### DESCRIPTION OF THE TASK
Find the line containing "C1: 100nF (VCC, n3) -> 100nF (GND, VCC)" in the entries below. Restate it and each line after it, word for word, up to and including the line containing "R2: 24 (n6, n13) -> none".

### SUPPLIED INFORMATION
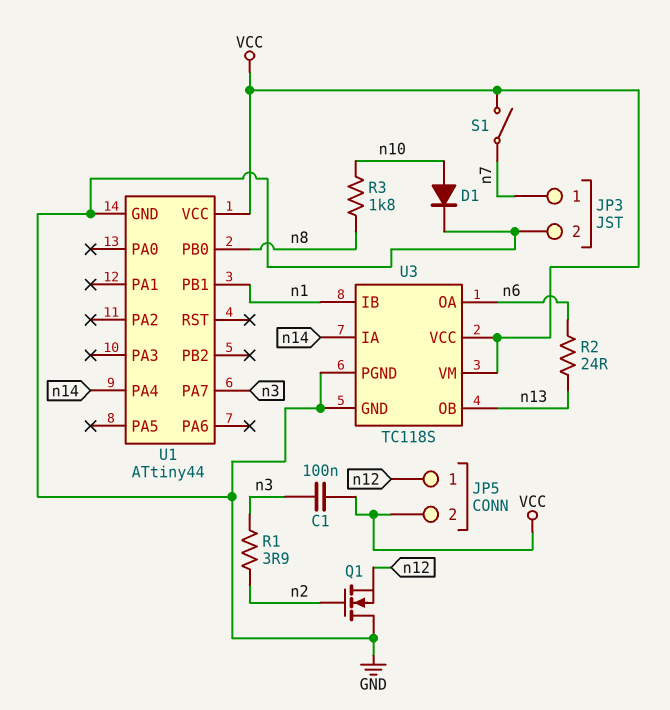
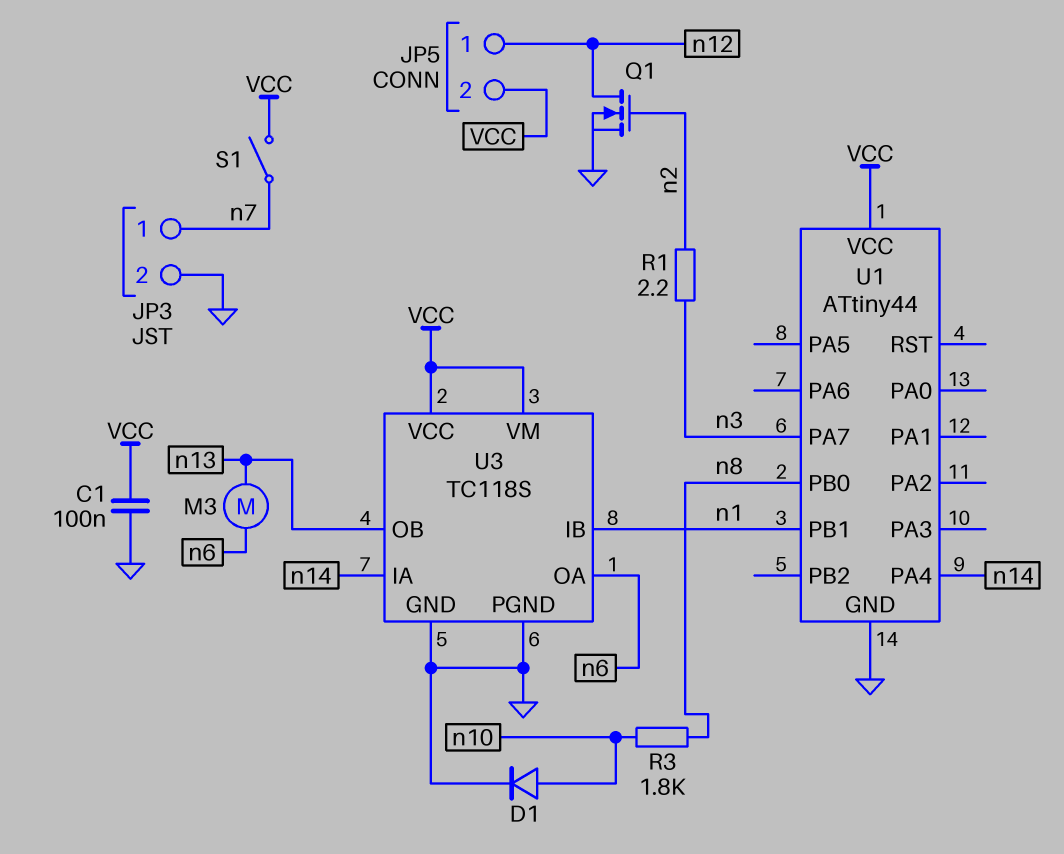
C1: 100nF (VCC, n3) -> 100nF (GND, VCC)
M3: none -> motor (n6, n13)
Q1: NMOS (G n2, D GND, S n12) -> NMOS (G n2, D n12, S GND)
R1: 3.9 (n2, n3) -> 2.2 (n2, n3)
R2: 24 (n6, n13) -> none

==

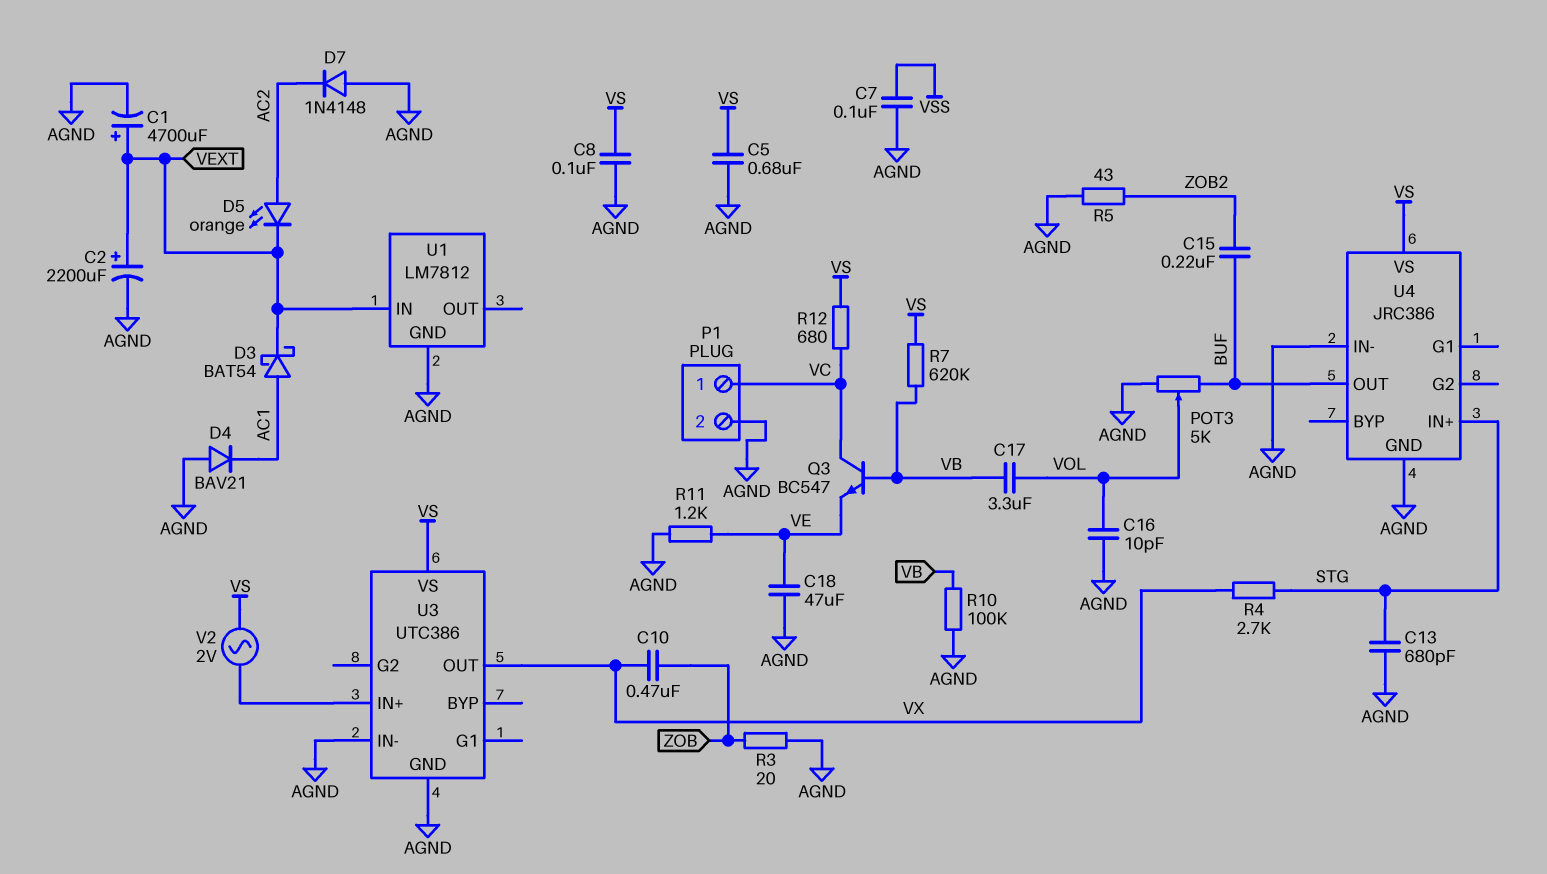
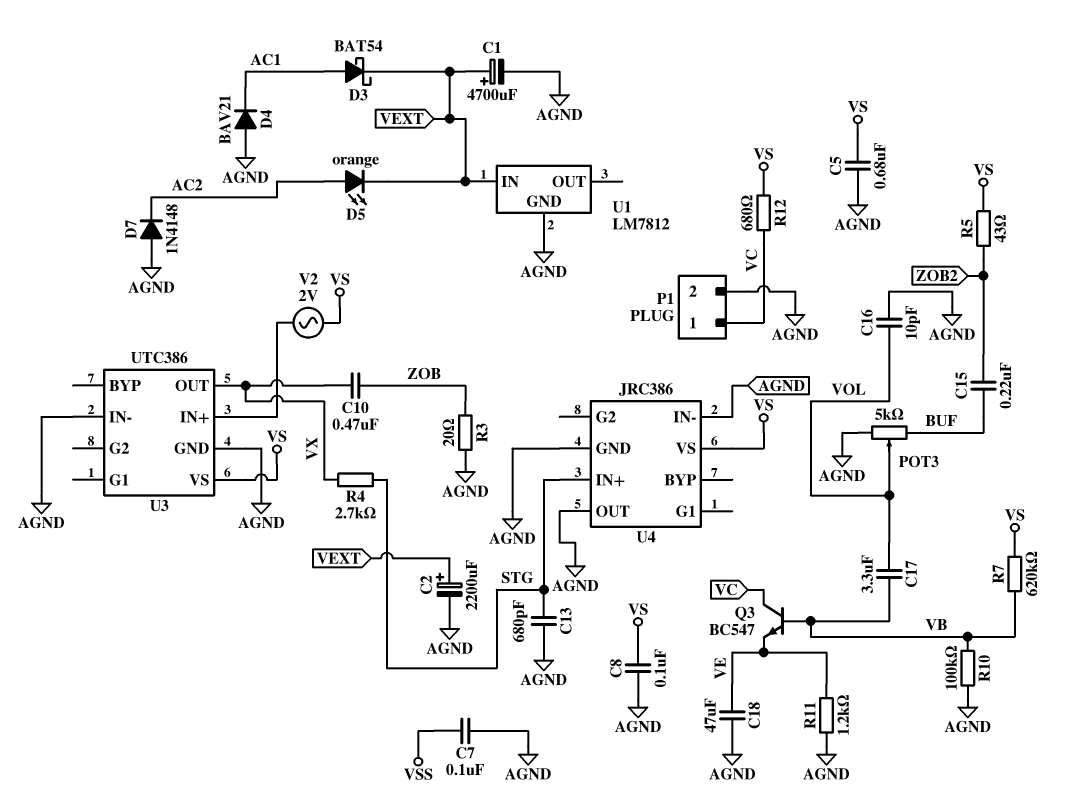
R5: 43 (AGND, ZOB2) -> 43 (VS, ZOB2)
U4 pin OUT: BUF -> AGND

### ANSWER TO THE EXERCISE
C1: 100nF (VCC, n3) -> 100nF (GND, VCC)
M3: none -> motor (n6, n13)
Q1: NMOS (G n2, D GND, S n12) -> NMOS (G n2, D n12, S GND)
R1: 3.9 (n2, n3) -> 2.2 (n2, n3)
R2: 24 (n6, n13) -> none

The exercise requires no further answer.